> _The problem_:
What lines in the records below include the word "degrees"? Return each one.

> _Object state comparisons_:

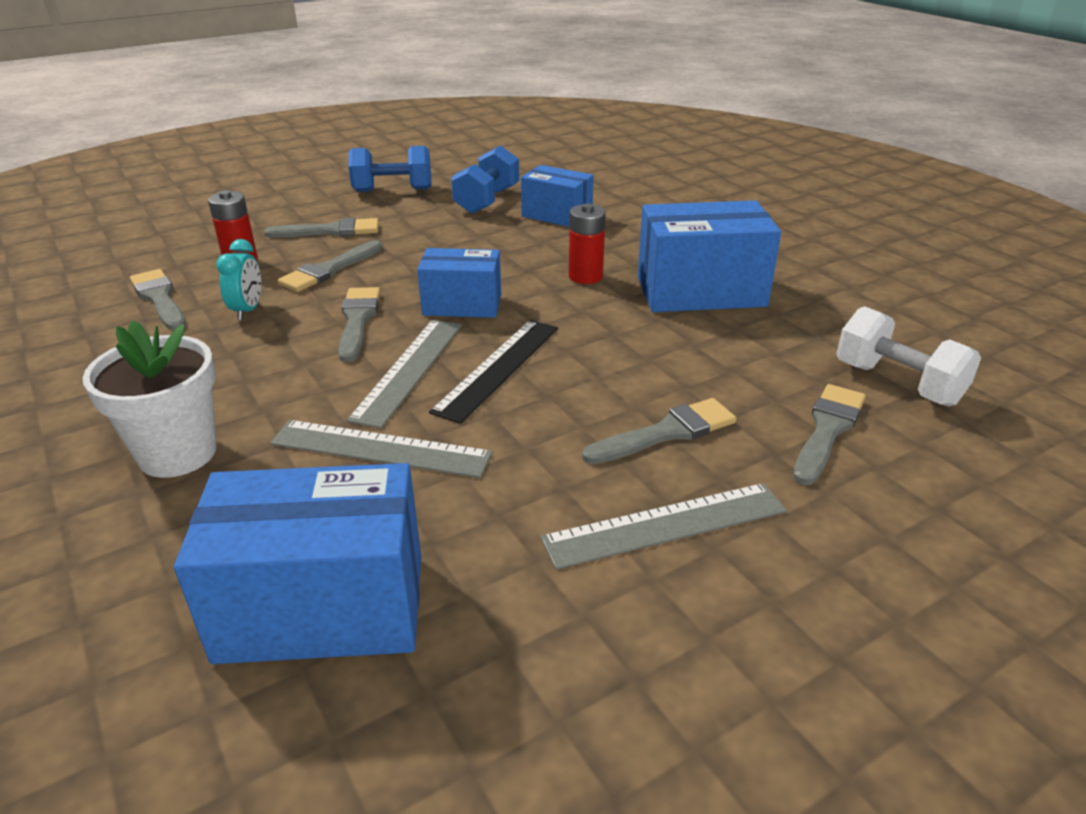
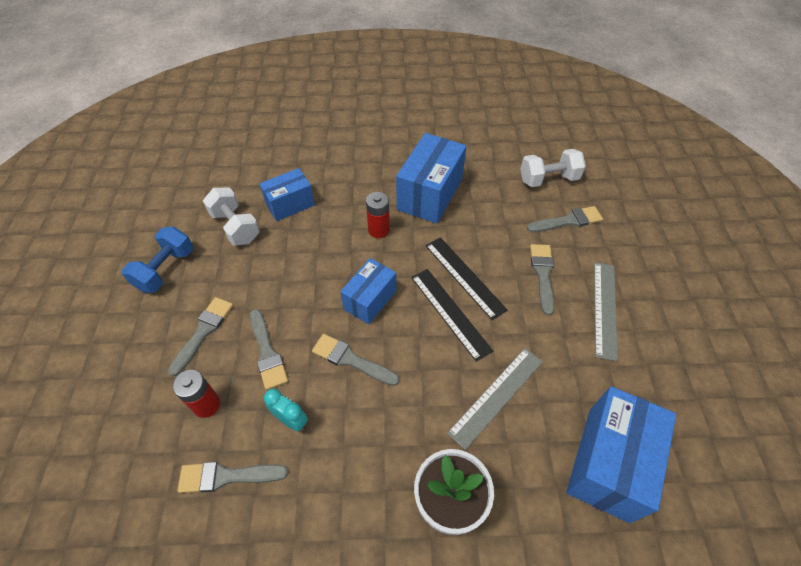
camera: 60 degrees left, 20 degrees up
(409, 370) = (427, 354): grey ruler -> none
(487, 200) = (235, 227): blue dumbbell -> white dumbbell
(578, 361) = (464, 276): none -> black ruler
(827, 430) = (568, 221): grey brush -> grey brush turned 105 degrees clockwise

> _Written answer_:
camera: 60 degrees left, 20 degrees up
(827, 430) = (568, 221): grey brush -> grey brush turned 105 degrees clockwise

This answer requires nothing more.